● **Stored records**
= = =

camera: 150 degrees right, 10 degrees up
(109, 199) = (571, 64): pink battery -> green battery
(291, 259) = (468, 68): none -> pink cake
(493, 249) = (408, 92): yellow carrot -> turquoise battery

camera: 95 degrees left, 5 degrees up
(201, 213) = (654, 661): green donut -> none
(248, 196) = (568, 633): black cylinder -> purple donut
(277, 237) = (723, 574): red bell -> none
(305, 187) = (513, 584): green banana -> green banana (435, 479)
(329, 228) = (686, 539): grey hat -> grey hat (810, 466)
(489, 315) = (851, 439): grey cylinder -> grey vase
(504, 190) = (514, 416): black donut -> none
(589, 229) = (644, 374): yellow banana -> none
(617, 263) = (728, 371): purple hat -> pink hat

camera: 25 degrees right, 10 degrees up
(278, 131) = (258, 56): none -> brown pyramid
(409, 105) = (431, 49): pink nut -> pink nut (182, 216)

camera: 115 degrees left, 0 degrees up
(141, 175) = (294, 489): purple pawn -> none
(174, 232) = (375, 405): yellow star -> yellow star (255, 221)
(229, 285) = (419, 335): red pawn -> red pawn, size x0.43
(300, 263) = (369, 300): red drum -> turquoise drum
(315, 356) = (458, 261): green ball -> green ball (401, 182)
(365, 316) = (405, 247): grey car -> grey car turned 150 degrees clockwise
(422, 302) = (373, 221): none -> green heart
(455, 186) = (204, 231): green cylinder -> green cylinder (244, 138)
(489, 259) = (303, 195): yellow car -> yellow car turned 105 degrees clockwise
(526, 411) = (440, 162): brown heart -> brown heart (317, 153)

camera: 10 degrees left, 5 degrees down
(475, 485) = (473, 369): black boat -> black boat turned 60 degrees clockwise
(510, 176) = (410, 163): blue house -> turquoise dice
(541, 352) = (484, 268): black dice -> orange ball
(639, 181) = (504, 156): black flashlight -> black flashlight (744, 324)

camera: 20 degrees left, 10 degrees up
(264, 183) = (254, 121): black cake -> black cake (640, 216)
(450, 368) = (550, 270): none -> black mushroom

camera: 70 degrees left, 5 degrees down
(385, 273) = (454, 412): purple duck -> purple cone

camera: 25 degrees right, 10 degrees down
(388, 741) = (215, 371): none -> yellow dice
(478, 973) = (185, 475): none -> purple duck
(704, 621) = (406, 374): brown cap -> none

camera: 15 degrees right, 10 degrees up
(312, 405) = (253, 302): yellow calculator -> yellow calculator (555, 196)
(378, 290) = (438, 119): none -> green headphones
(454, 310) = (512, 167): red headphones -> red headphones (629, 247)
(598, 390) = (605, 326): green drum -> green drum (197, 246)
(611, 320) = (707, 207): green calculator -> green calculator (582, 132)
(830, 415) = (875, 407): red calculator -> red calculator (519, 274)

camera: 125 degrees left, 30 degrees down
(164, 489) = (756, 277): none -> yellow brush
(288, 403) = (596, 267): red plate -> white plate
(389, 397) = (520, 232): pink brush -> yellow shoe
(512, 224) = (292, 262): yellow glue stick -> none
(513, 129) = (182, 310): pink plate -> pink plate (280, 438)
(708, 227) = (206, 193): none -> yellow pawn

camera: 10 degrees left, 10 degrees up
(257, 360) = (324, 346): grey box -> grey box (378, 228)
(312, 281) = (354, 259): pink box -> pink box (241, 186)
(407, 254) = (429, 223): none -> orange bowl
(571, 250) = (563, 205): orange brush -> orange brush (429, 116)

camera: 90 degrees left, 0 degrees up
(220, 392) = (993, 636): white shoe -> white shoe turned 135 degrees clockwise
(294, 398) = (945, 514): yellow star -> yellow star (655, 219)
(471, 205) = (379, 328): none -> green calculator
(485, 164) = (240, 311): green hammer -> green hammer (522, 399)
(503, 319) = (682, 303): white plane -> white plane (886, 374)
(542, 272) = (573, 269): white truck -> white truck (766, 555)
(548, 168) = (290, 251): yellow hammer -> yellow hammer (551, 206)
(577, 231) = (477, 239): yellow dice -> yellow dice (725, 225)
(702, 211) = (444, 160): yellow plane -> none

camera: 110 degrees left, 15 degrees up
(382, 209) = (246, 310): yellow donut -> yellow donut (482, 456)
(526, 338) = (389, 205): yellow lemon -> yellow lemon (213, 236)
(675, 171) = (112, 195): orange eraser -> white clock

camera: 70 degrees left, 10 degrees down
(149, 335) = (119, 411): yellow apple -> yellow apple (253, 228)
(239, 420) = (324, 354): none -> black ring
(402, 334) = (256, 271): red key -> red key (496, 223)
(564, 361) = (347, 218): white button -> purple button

= = =

● **Exercise details**
Go through the records above and copy each line where "pawn" is found.

● **Result of this task**
(141, 175) = (294, 489): purple pawn -> none
(229, 285) = (419, 335): red pawn -> red pawn, size x0.43
(708, 227) = (206, 193): none -> yellow pawn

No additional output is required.